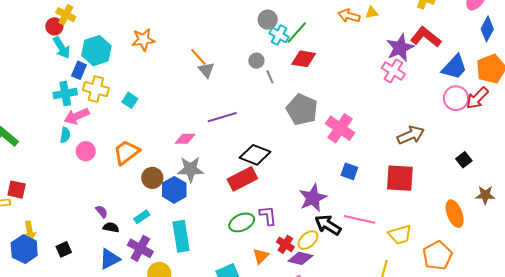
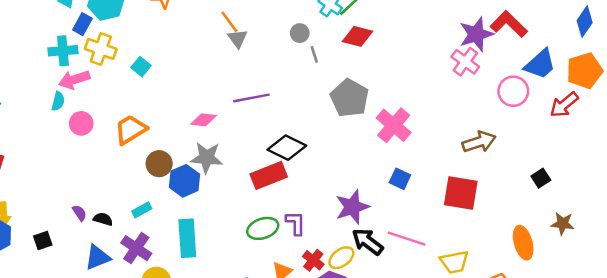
pink circle: (456, 98) -> (513, 91), moved
purple semicircle: (102, 212) -> (79, 213), moved

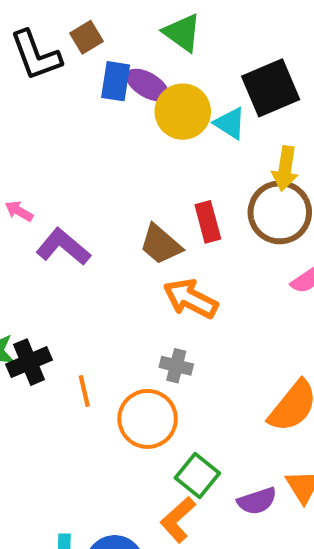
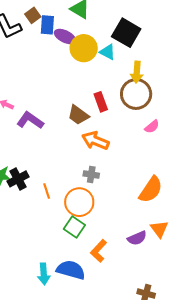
blue rectangle: (116, 81) -> (47, 25), moved
black square: (271, 88) -> (126, 33), turned -32
green square: (197, 476) -> (74, 227), moved

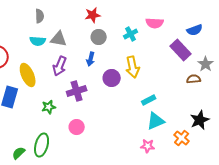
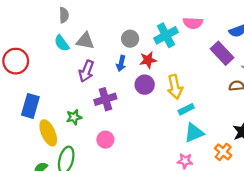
red star: (93, 15) -> (148, 60), moved
cyan cross: (131, 34) -> (166, 35), size x1.5
cyan semicircle: (38, 41) -> (62, 43), turned 49
yellow arrow: (133, 67) -> (175, 87), moved
yellow ellipse: (28, 75) -> (48, 133), moved

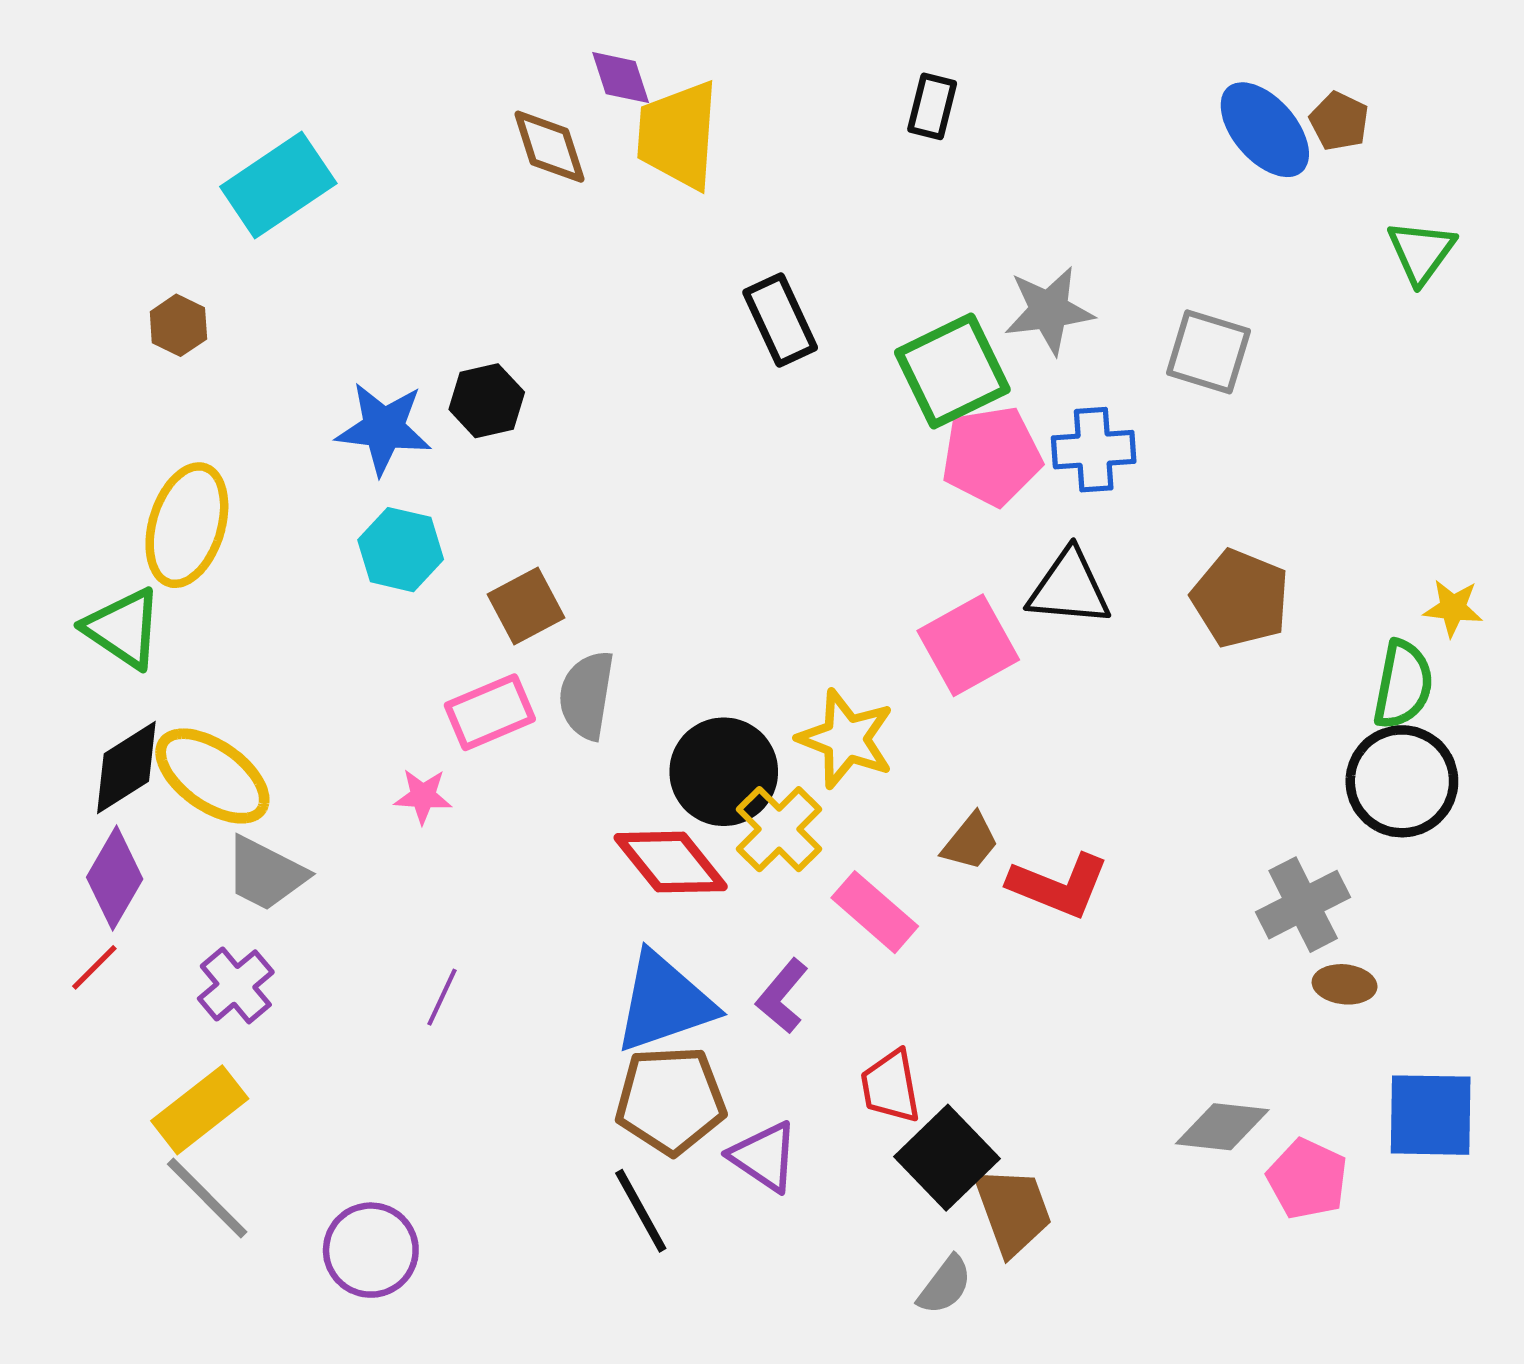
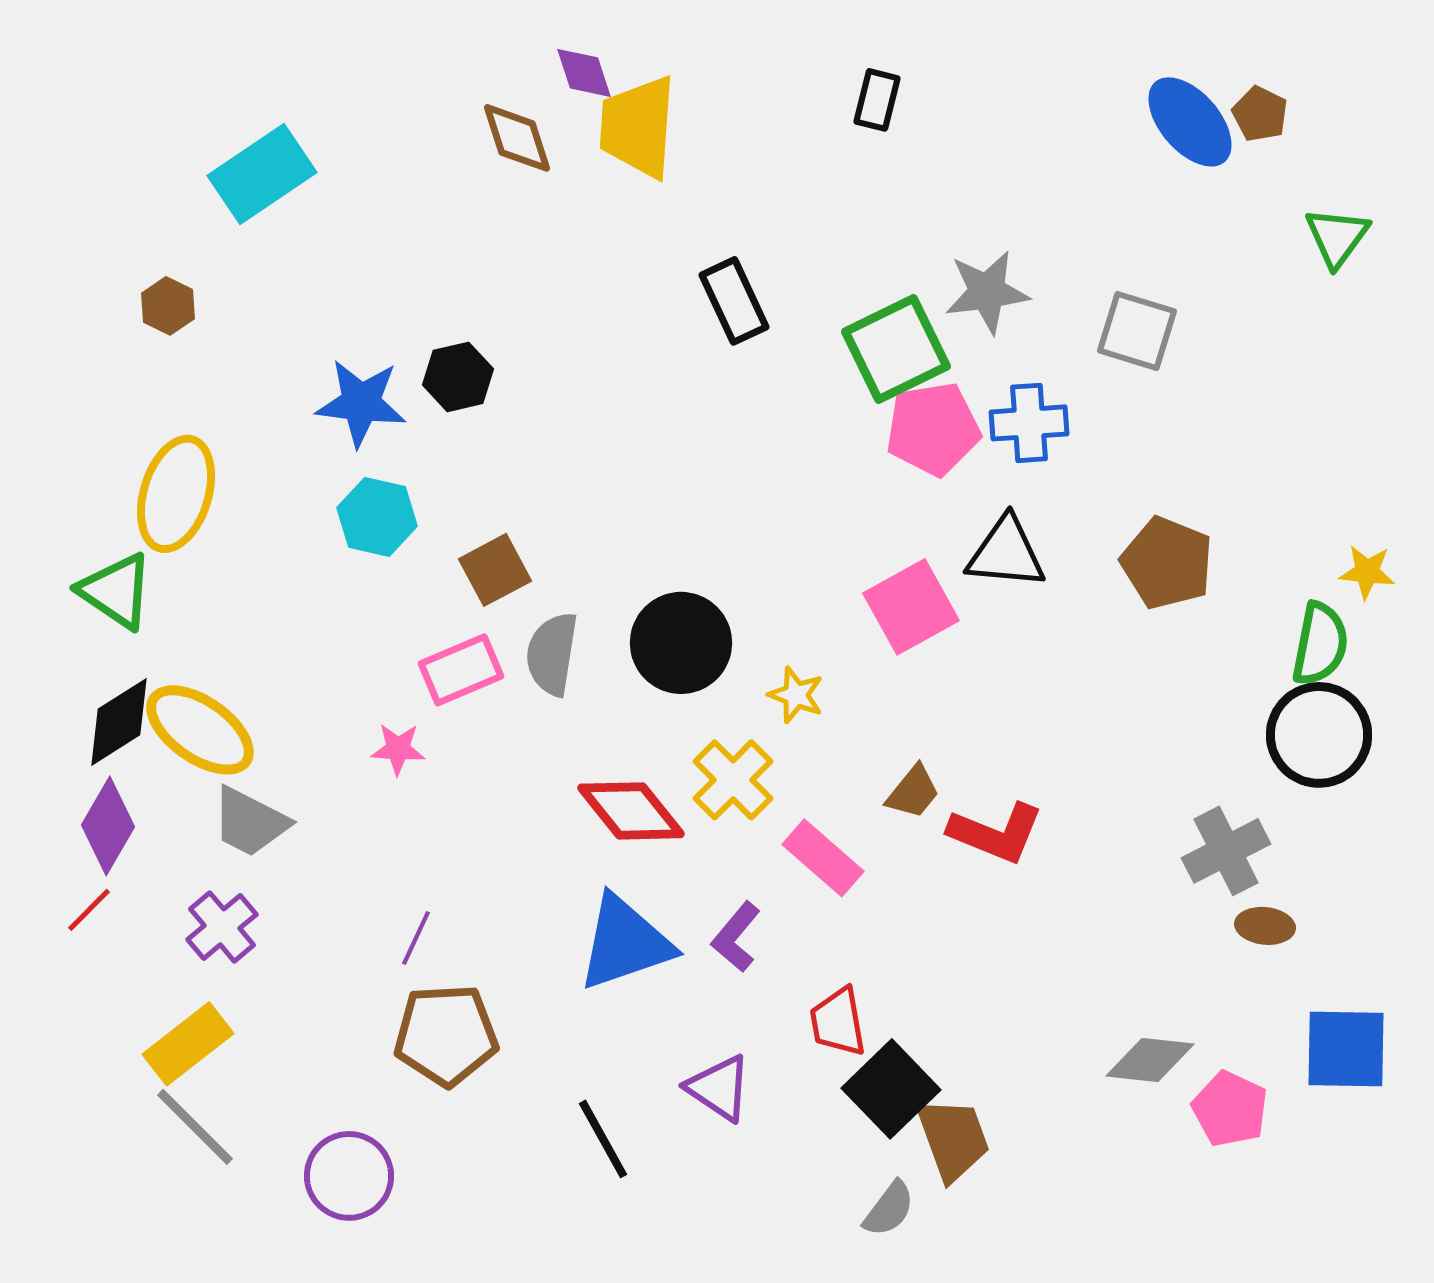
yellow star: (846, 739) -> (796, 695), size x0.6
black circle: (724, 772) -> (681, 643), moved
brown pentagon: (671, 1100) -> (446, 1035), moved

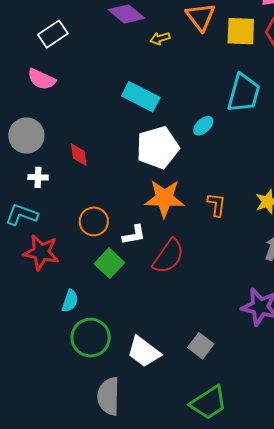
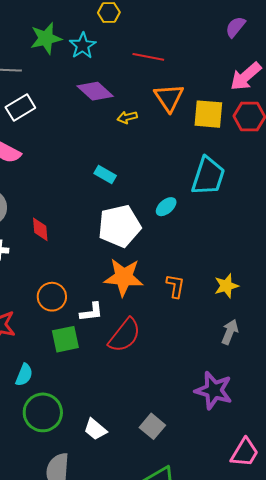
cyan rectangle: (141, 97) -> (105, 174), size x0.6
green square: (109, 263) -> (65, 339), turned 32
white trapezoid: (144, 352) -> (95, 429), size x0.7

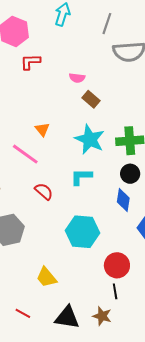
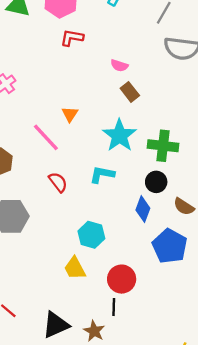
cyan hexagon: (83, 232) -> (91, 235), size x0.7
yellow trapezoid: (46, 277) -> (75, 268), moved
black triangle: (67, 317) -> (56, 325), turned -44

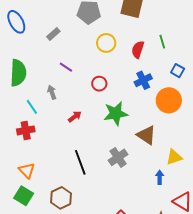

== Work request ==
Leave the pictures out and copy the rest of the data exactly.

== Response to the exercise ==
pink circle: (456, 98) -> (513, 91), moved
purple semicircle: (102, 212) -> (79, 213), moved

blue rectangle: (116, 81) -> (47, 25), moved
black square: (271, 88) -> (126, 33), turned -32
green square: (197, 476) -> (74, 227), moved

red star: (93, 15) -> (148, 60), moved
cyan cross: (131, 34) -> (166, 35), size x1.5
cyan semicircle: (38, 41) -> (62, 43), turned 49
yellow arrow: (133, 67) -> (175, 87), moved
yellow ellipse: (28, 75) -> (48, 133), moved

yellow star: (846, 739) -> (796, 695), size x0.6
black circle: (724, 772) -> (681, 643), moved
brown pentagon: (671, 1100) -> (446, 1035), moved

cyan rectangle: (141, 97) -> (105, 174), size x0.6
green square: (109, 263) -> (65, 339), turned 32
white trapezoid: (144, 352) -> (95, 429), size x0.7

cyan hexagon: (83, 232) -> (91, 235), size x0.7
yellow trapezoid: (46, 277) -> (75, 268), moved
black triangle: (67, 317) -> (56, 325), turned -44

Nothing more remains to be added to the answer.